Task objective → Reproduce the records below exactly, but leave their pictures out of the copy.
Top of Records
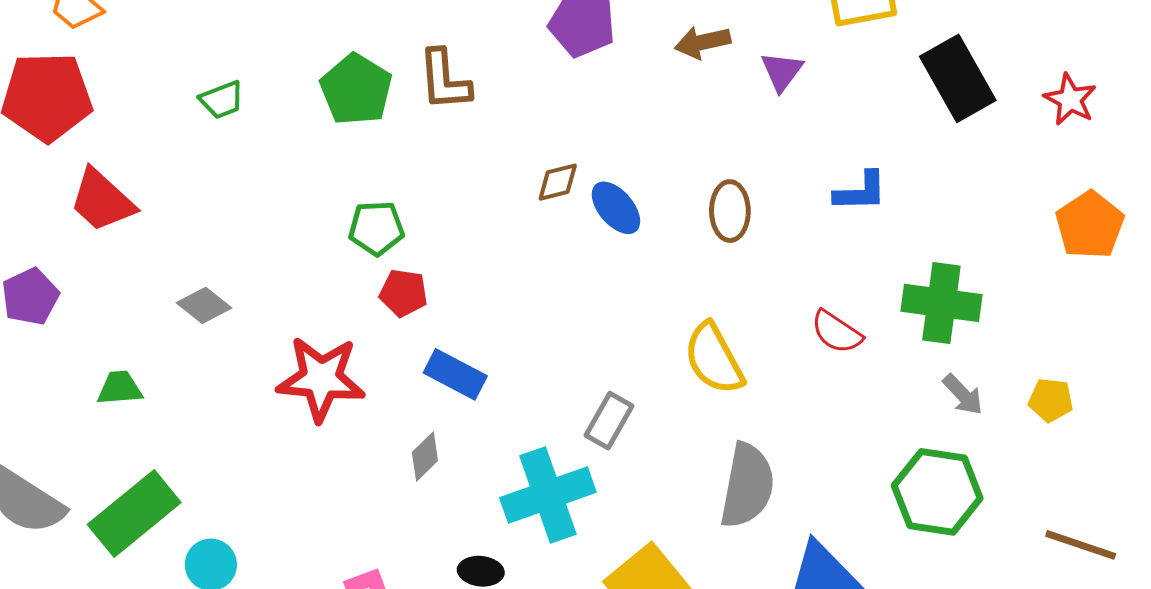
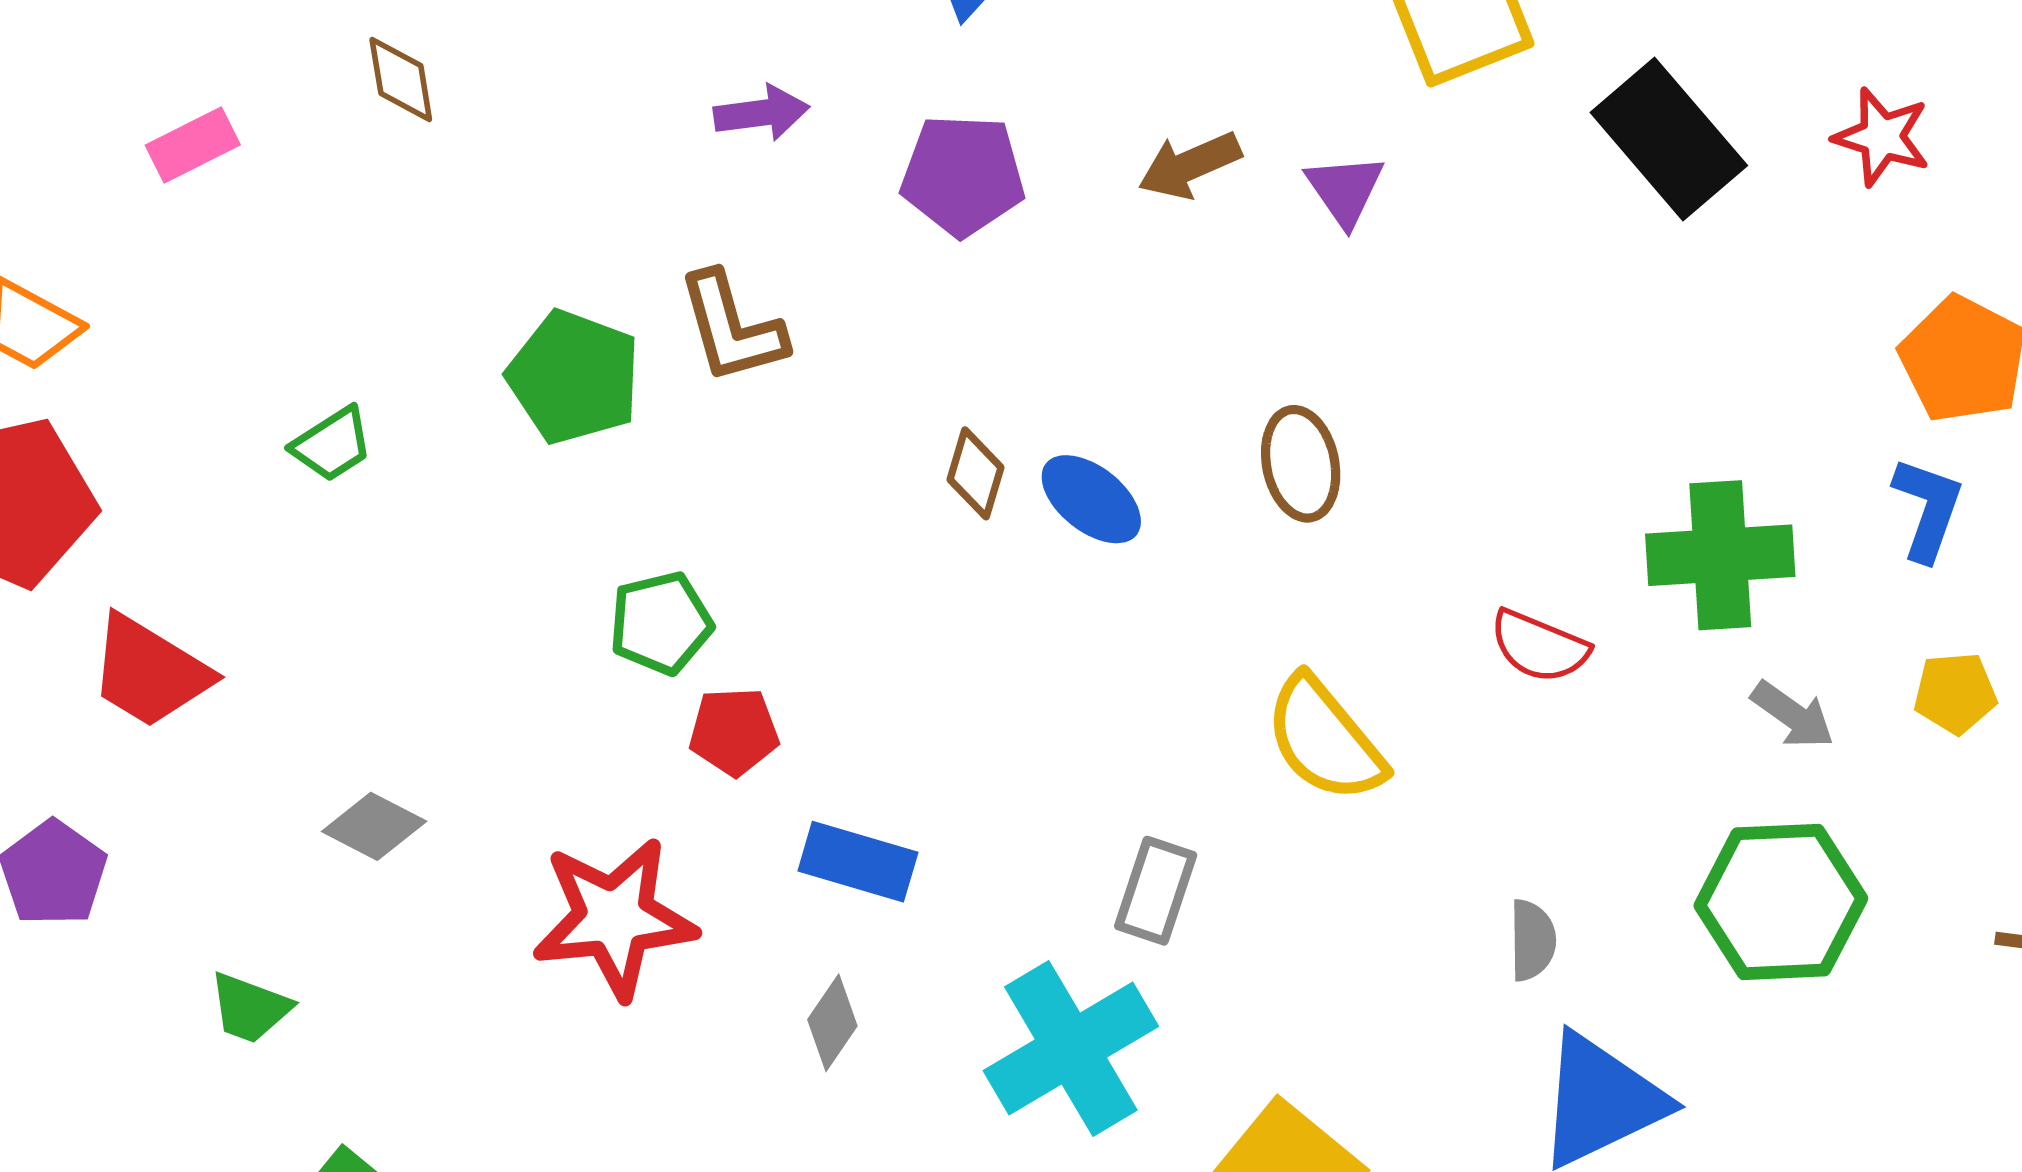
brown diamond: (558, 182) -> (975, 473), turned -48
blue L-shape: (861, 192) -> (1928, 509), moved, turned -58
green trapezoid: (120, 388) -> (250, 1008), turned -144
gray semicircle: (747, 486) -> (1532, 940), moved, size x0.5

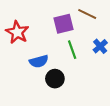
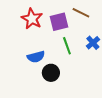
red star: (17, 32) -> (32, 19), moved

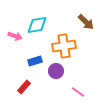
Bottom of Records
Response →
brown diamond: (558, 182) -> (975, 473), turned -48
blue L-shape: (861, 192) -> (1928, 509), moved, turned -58
green trapezoid: (120, 388) -> (250, 1008), turned -144
gray semicircle: (747, 486) -> (1532, 940), moved, size x0.5

red star: (17, 32) -> (32, 19), moved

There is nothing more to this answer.